== EXERCISE REQUIREMENTS ==
Using the records that appear below, write out exactly the lines from the one with "J103 pin 4: IC101/PB2 -> GND" through the one with "U6: TPS61040 -> SX1308", keeping both end lines.

== SUPPLIED RECORDS ==
----------------------------------------

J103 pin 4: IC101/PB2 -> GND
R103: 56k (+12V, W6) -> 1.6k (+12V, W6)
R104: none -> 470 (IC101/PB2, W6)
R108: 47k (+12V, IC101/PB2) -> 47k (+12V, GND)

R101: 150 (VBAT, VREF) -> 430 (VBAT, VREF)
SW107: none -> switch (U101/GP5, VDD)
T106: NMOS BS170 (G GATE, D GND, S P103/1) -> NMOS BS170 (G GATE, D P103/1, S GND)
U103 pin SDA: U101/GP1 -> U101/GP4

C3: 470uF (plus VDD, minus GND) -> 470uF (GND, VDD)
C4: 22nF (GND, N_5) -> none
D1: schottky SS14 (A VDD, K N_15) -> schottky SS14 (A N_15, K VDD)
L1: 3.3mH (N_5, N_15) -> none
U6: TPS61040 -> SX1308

----------------------------------------

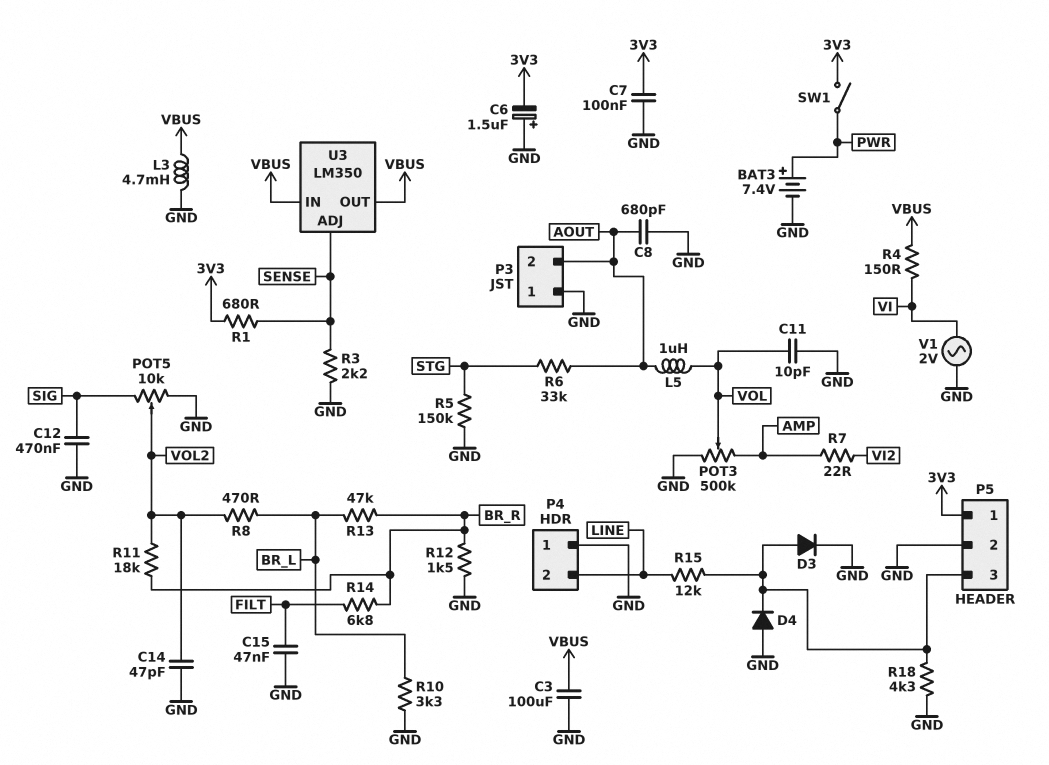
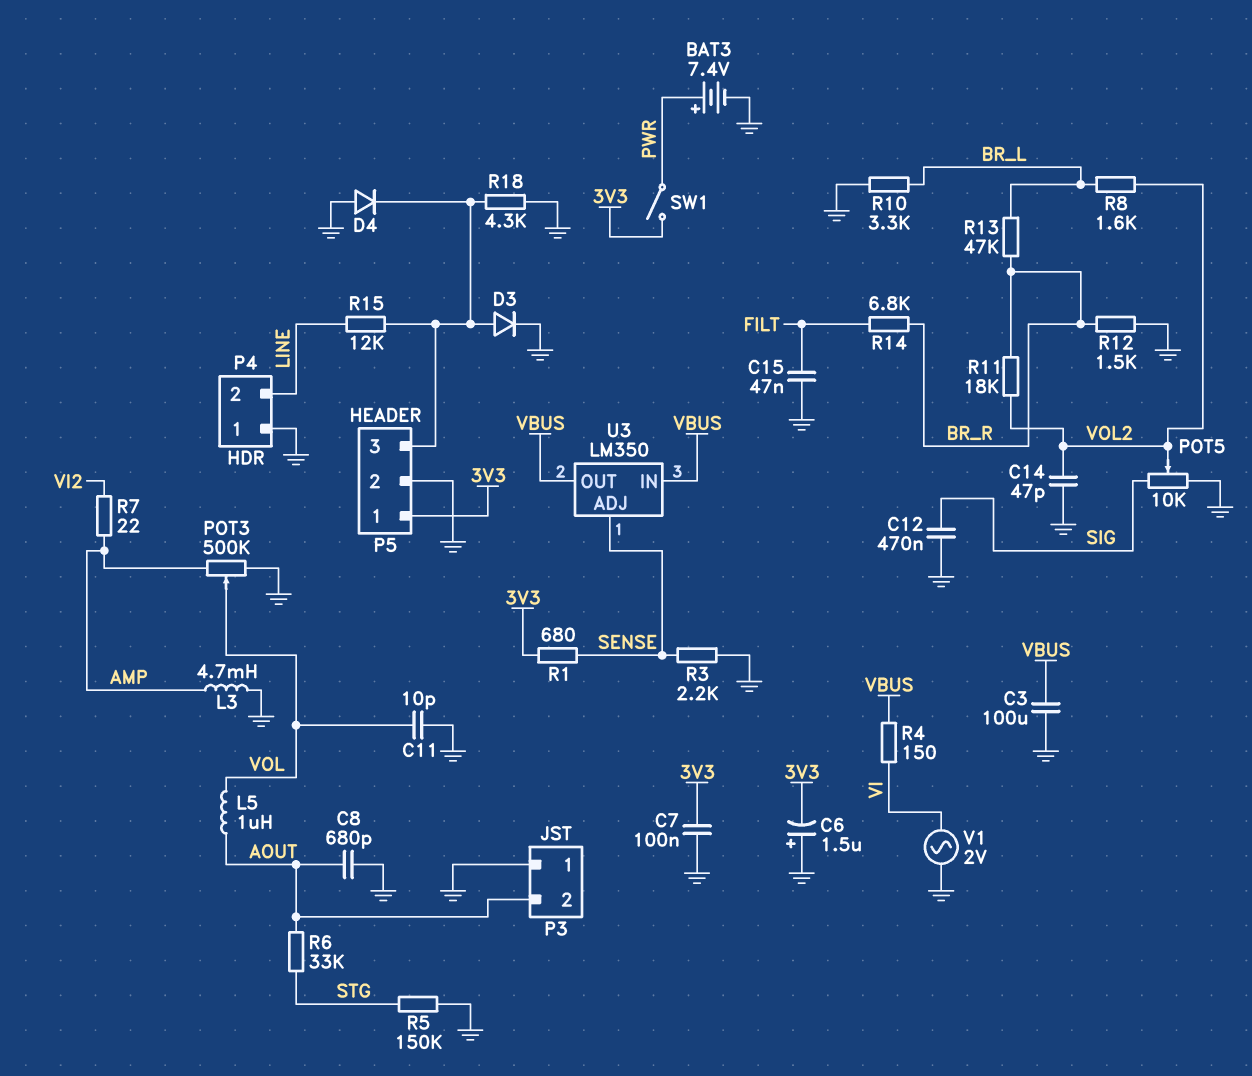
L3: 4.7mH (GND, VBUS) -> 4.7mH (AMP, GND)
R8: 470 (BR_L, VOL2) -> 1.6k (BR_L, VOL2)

----------------------------------------

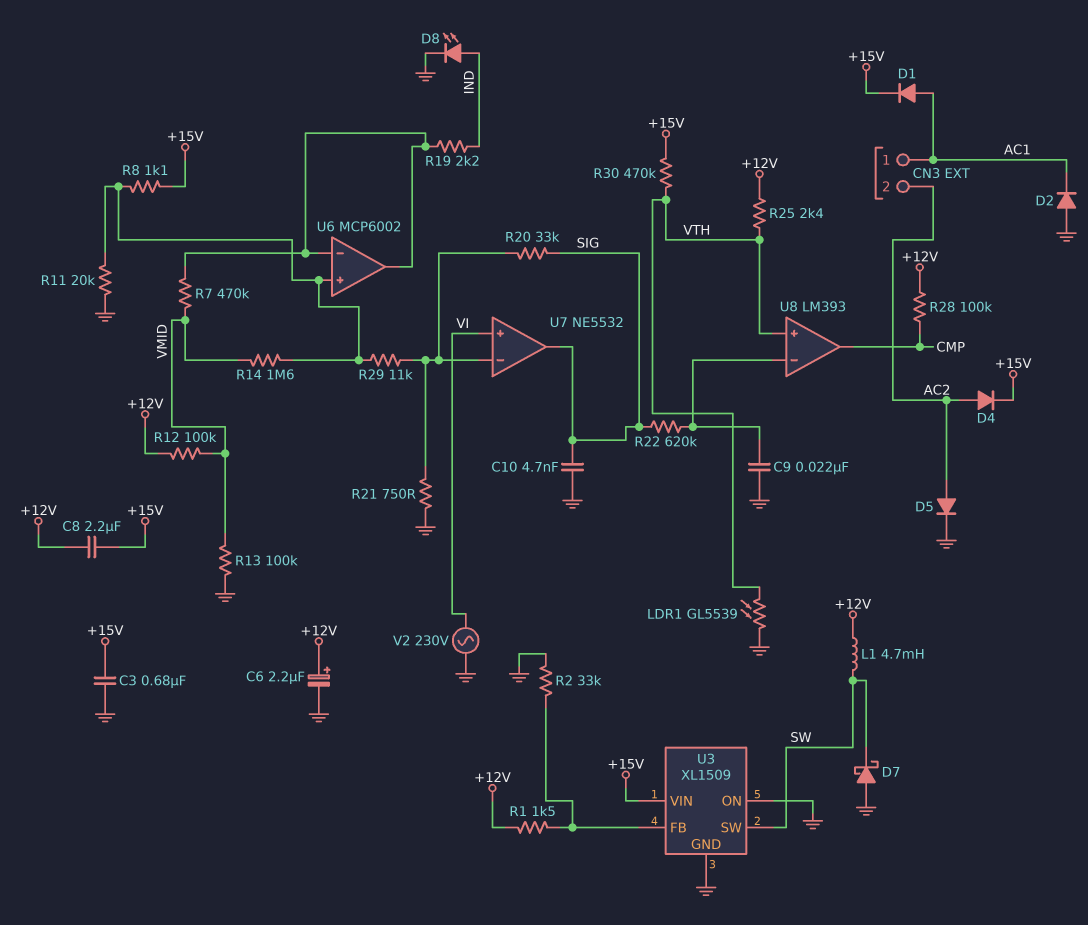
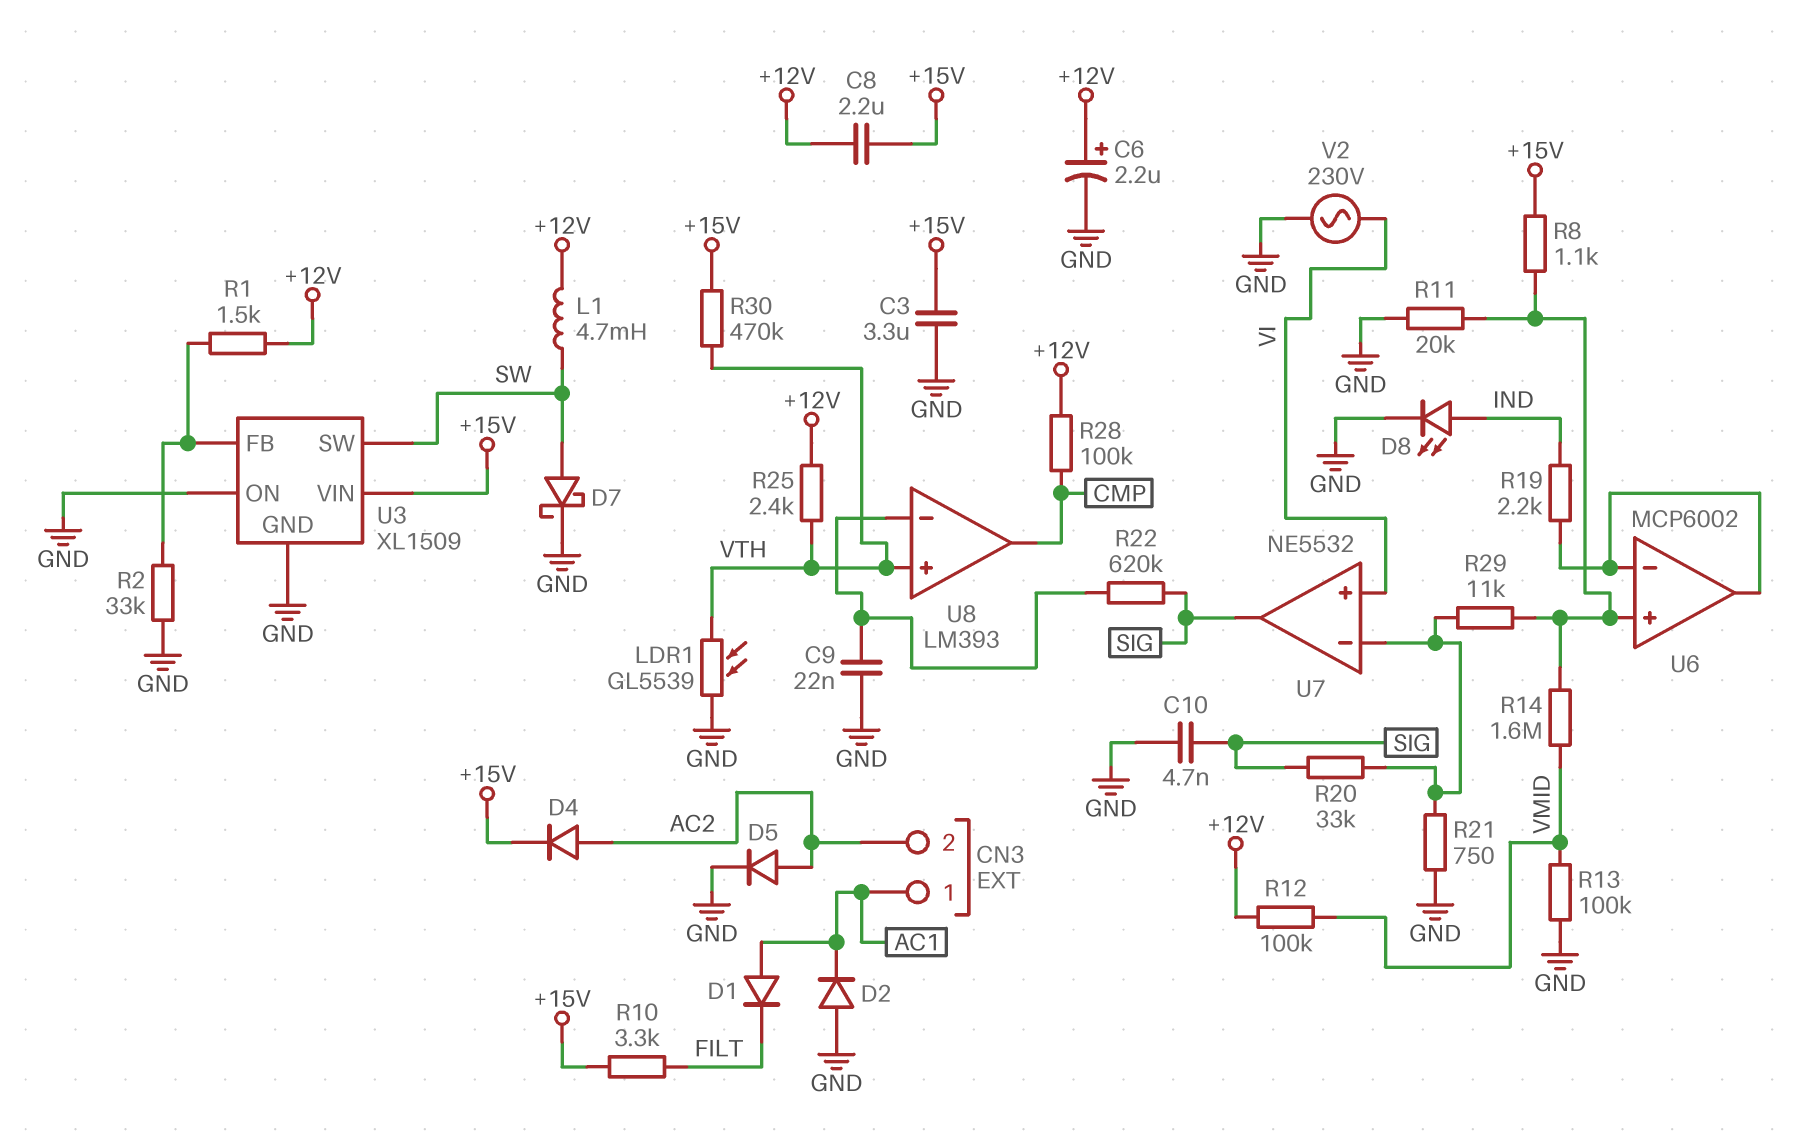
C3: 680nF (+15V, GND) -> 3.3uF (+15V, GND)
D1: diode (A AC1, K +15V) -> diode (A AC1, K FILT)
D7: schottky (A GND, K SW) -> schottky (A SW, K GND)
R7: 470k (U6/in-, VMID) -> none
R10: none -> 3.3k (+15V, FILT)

----------------------------------------

== WRITTEN SOLUTION ==
J103 pin 4: IC101/PB2 -> GND
R103: 56k (+12V, W6) -> 1.6k (+12V, W6)
R104: none -> 470 (IC101/PB2, W6)
R108: 47k (+12V, IC101/PB2) -> 47k (+12V, GND)

R101: 150 (VBAT, VREF) -> 430 (VBAT, VREF)
SW107: none -> switch (U101/GP5, VDD)
T106: NMOS BS170 (G GATE, D GND, S P103/1) -> NMOS BS170 (G GATE, D P103/1, S GND)
U103 pin SDA: U101/GP1 -> U101/GP4

C3: 470uF (plus VDD, minus GND) -> 470uF (GND, VDD)
C4: 22nF (GND, N_5) -> none
D1: schottky SS14 (A VDD, K N_15) -> schottky SS14 (A N_15, K VDD)
L1: 3.3mH (N_5, N_15) -> none
U6: TPS61040 -> SX1308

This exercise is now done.